What to do:
Scan the lines below; pull out those with "VRAW".

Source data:

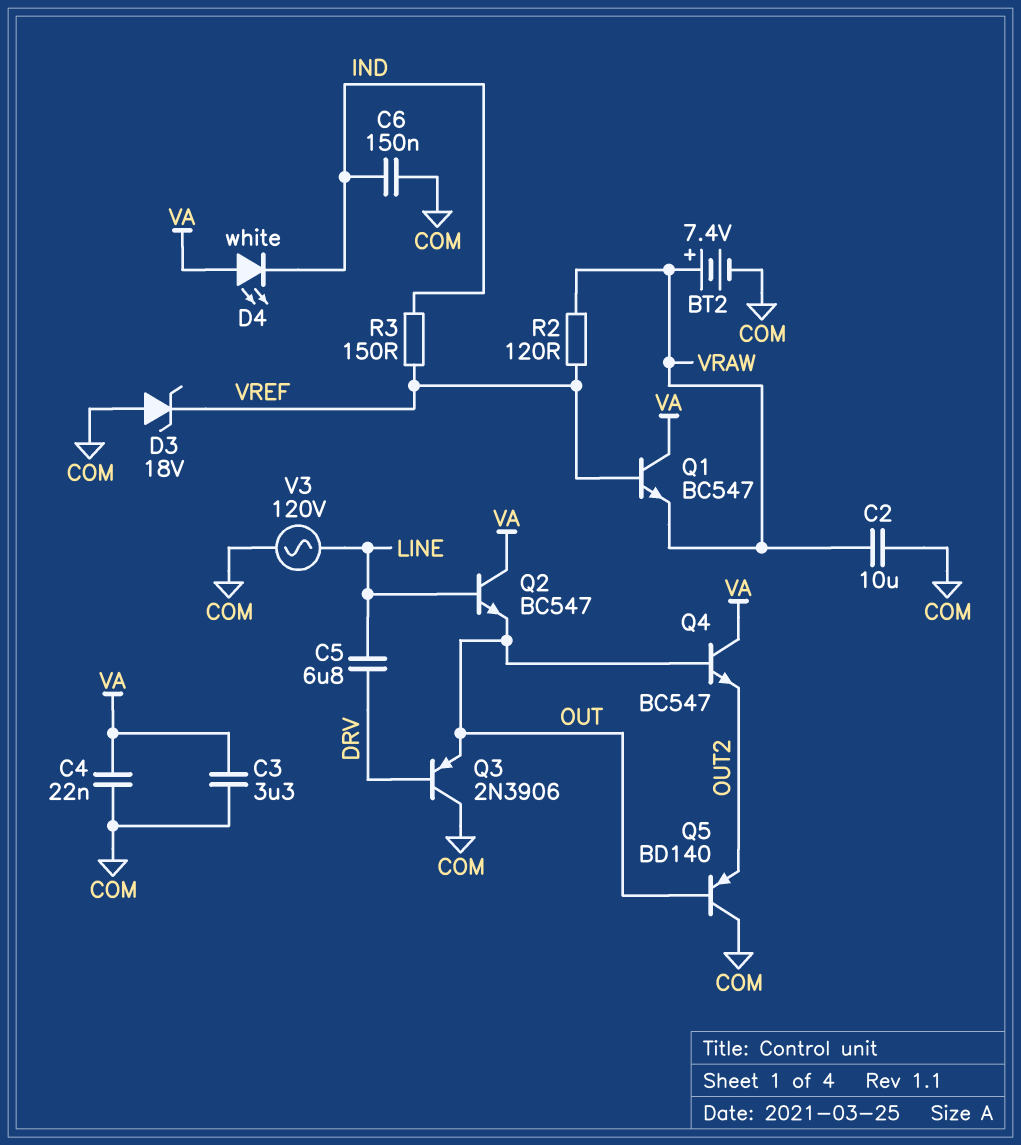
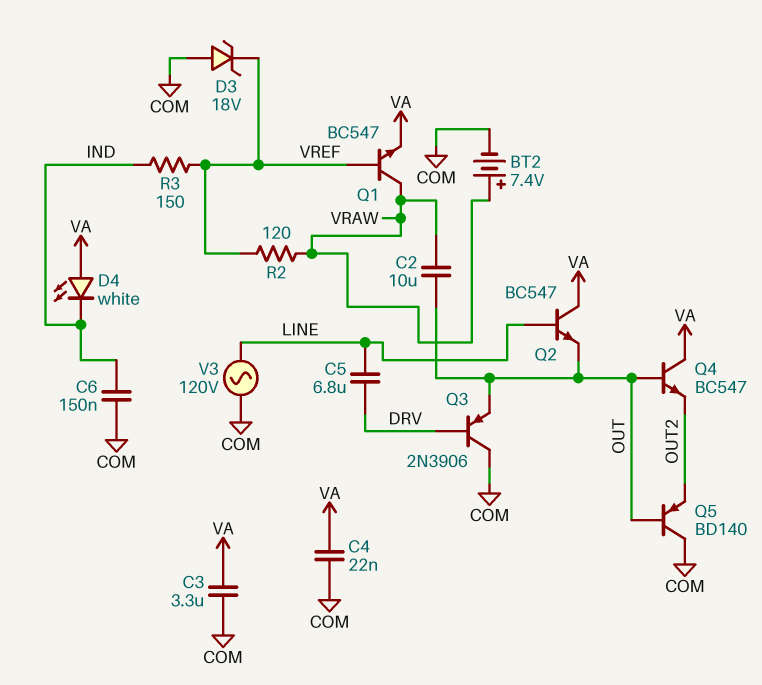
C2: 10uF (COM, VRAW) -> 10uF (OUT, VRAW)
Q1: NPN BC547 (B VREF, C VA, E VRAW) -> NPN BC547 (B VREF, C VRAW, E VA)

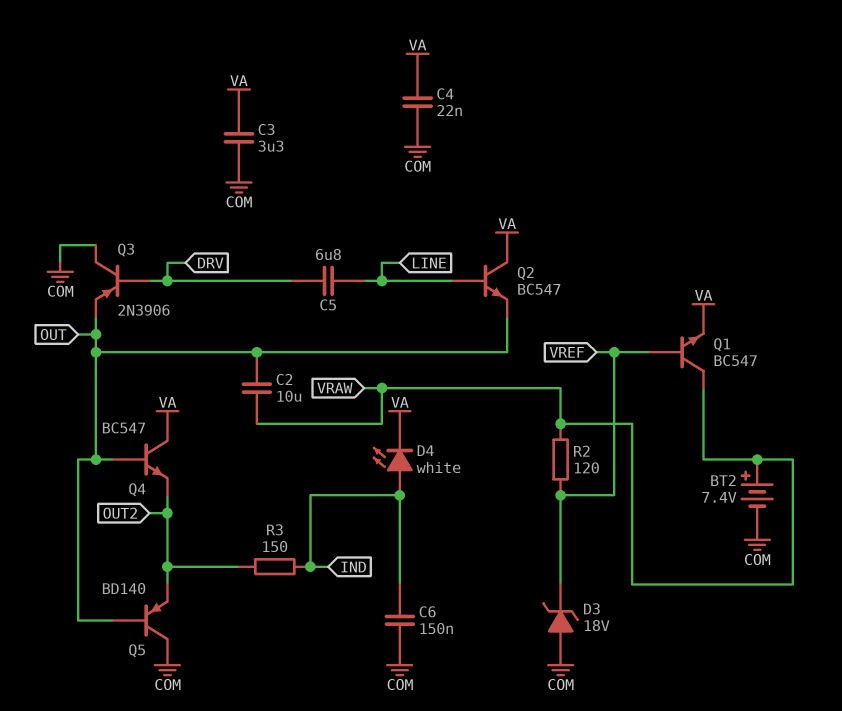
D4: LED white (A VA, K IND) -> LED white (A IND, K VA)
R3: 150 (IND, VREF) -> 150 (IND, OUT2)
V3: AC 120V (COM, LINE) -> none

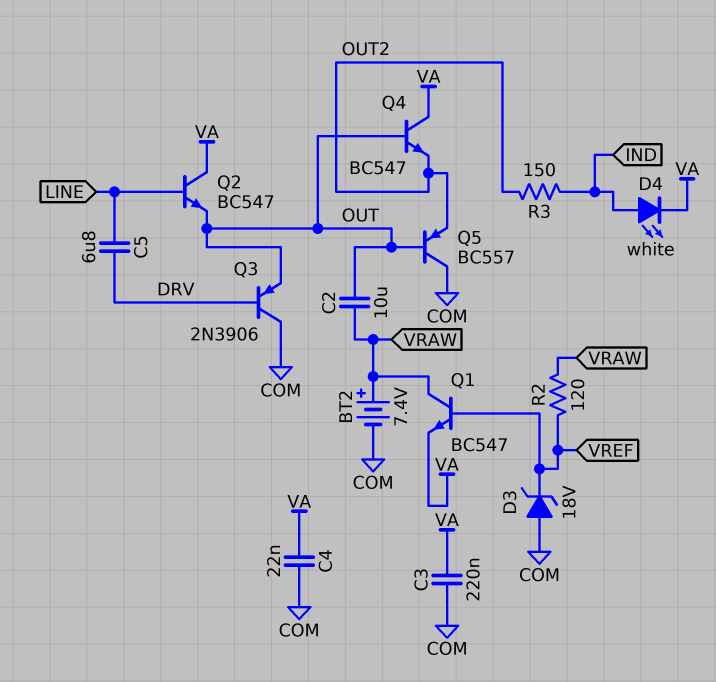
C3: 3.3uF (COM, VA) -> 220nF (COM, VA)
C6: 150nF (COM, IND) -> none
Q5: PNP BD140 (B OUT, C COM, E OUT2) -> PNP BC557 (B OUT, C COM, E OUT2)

...

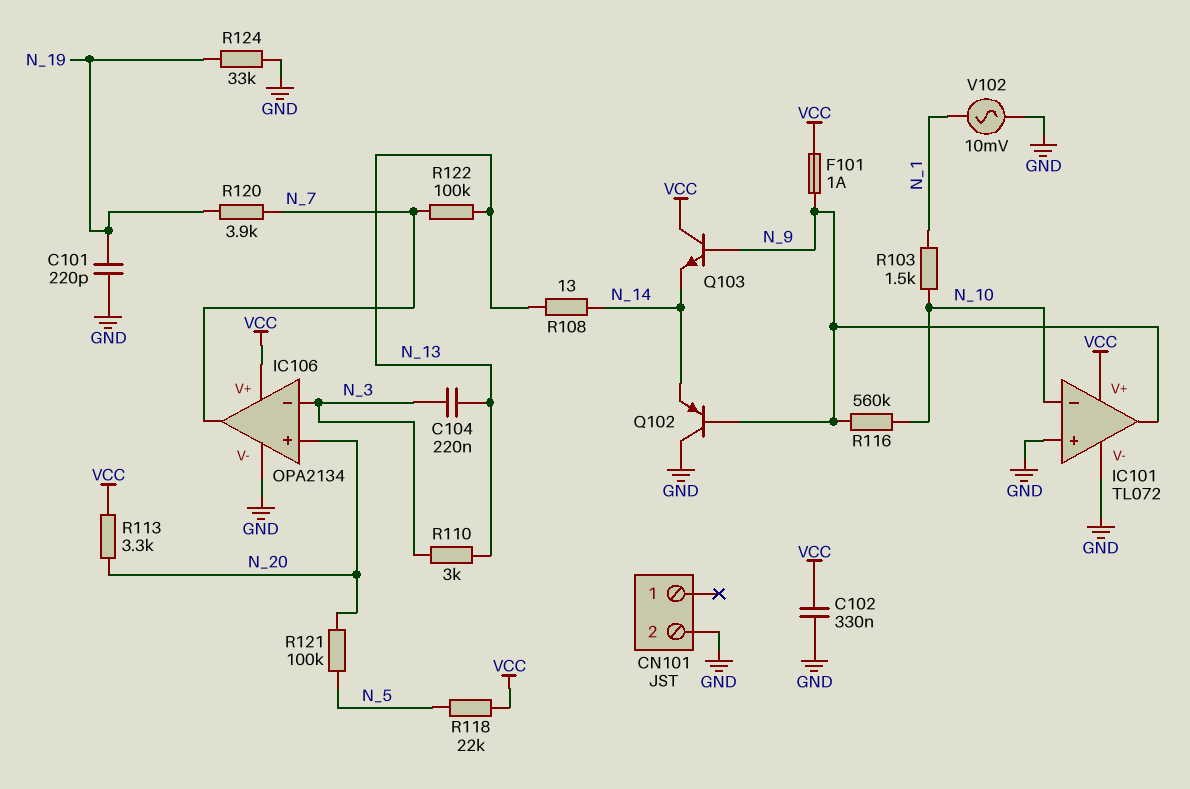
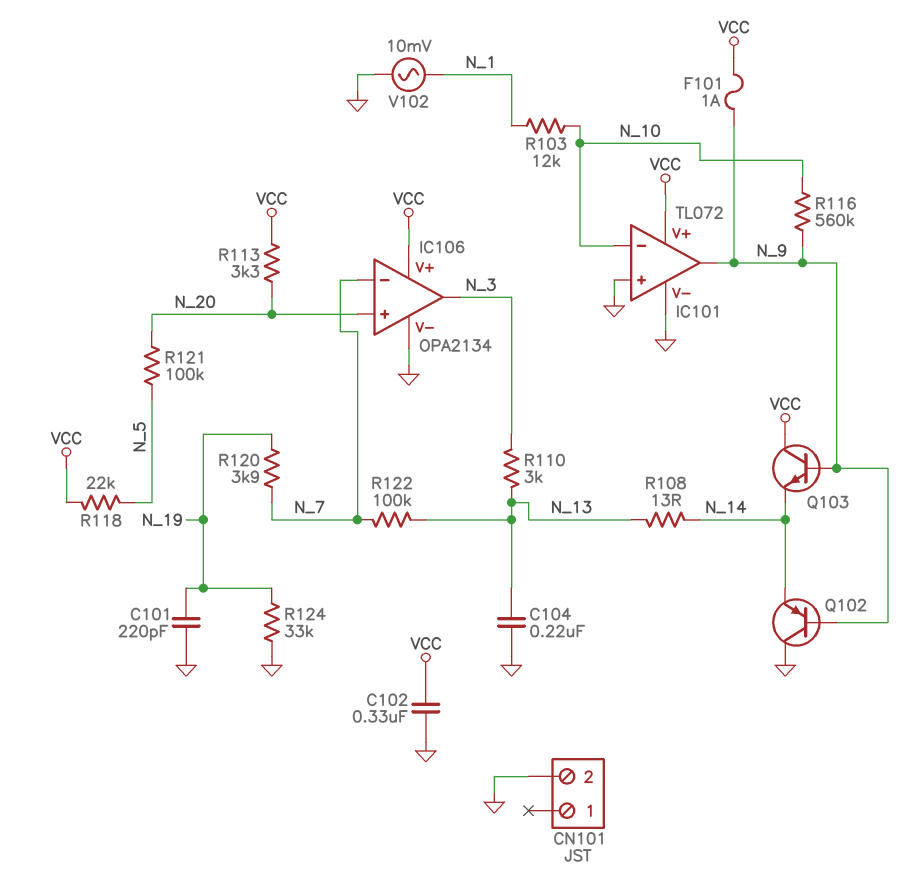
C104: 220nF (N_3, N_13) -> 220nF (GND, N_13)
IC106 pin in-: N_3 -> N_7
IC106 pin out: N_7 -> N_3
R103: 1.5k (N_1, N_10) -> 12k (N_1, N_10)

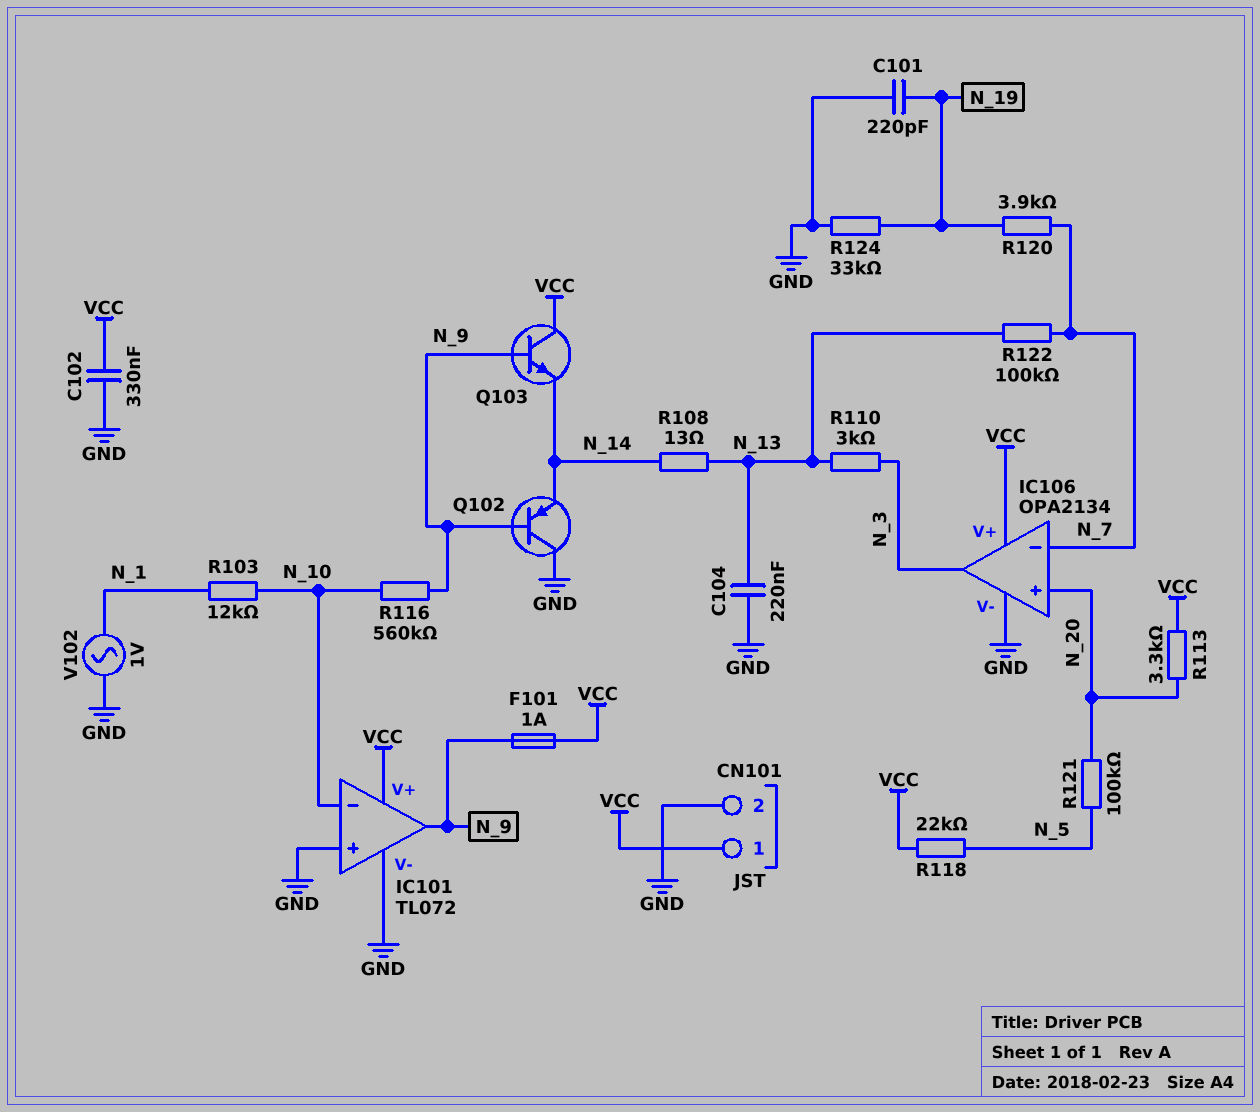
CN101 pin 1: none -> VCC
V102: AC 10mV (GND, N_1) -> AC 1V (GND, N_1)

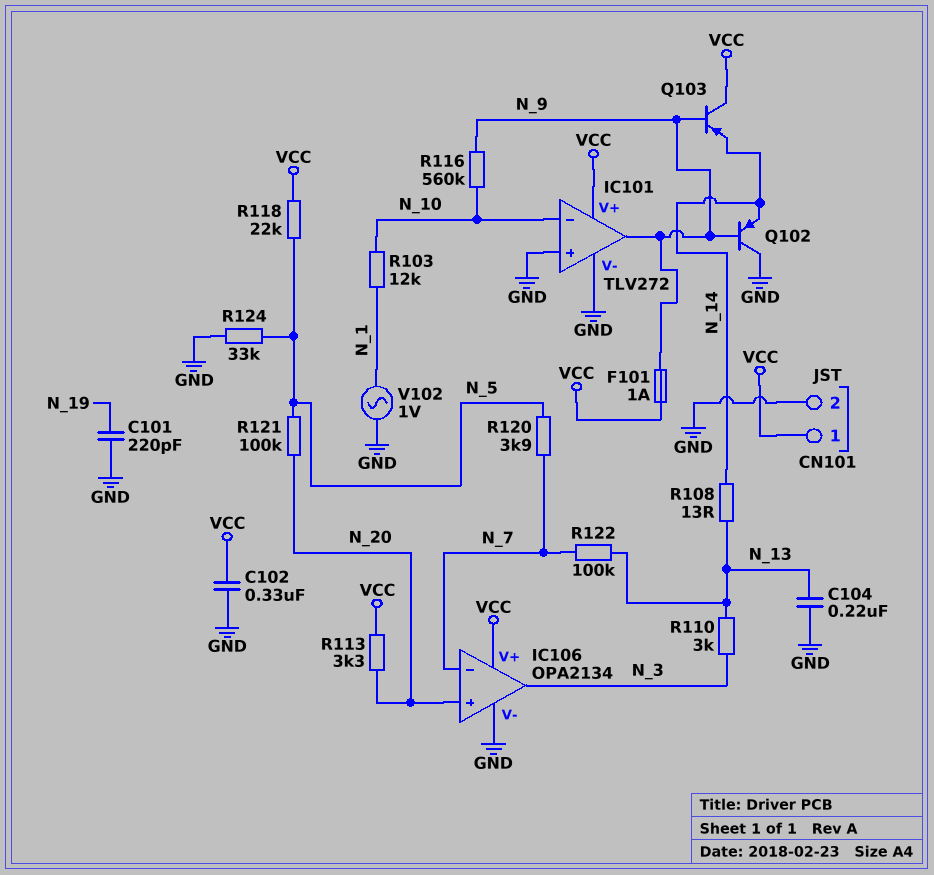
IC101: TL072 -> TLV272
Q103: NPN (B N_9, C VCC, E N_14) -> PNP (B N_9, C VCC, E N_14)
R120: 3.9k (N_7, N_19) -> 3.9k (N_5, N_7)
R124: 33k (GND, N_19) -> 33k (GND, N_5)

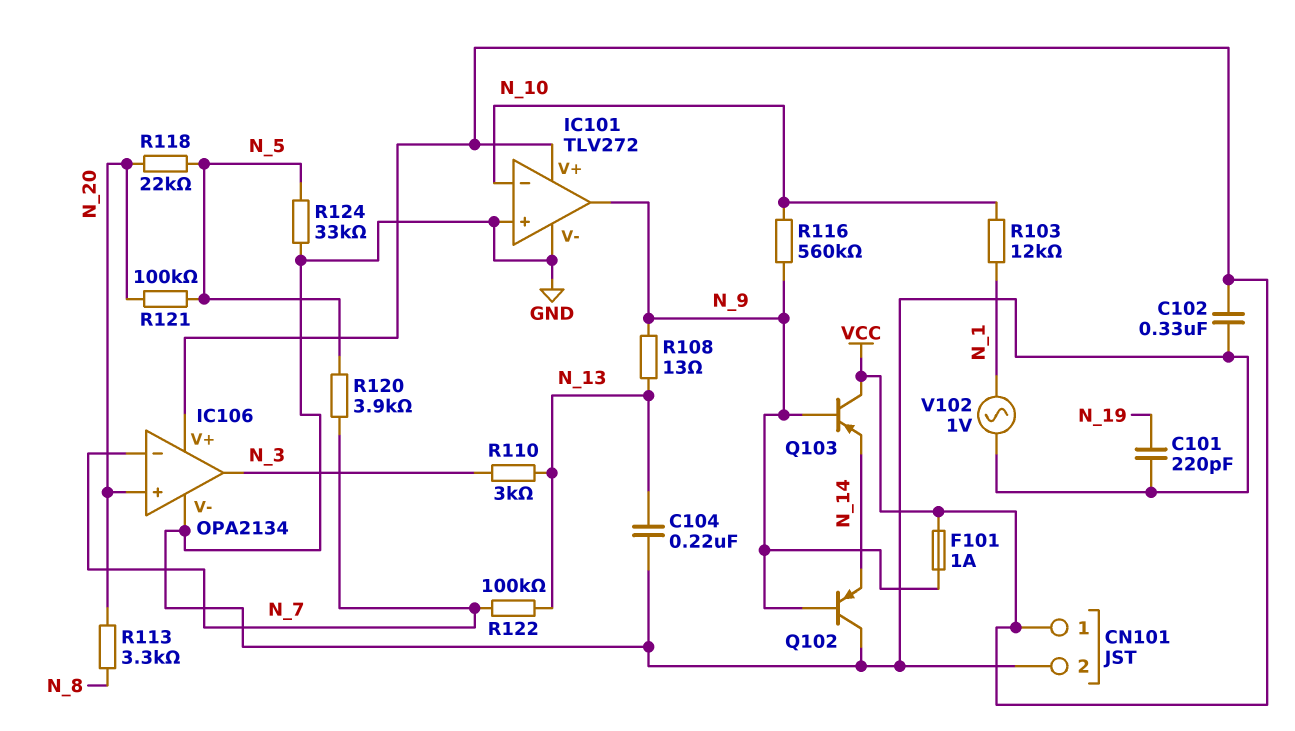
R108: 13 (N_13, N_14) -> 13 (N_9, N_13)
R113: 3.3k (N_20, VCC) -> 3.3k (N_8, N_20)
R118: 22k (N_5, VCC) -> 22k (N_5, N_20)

Solution:
C2: 10uF (COM, VRAW) -> 10uF (OUT, VRAW)
Q1: NPN BC547 (B VREF, C VA, E VRAW) -> NPN BC547 (B VREF, C VRAW, E VA)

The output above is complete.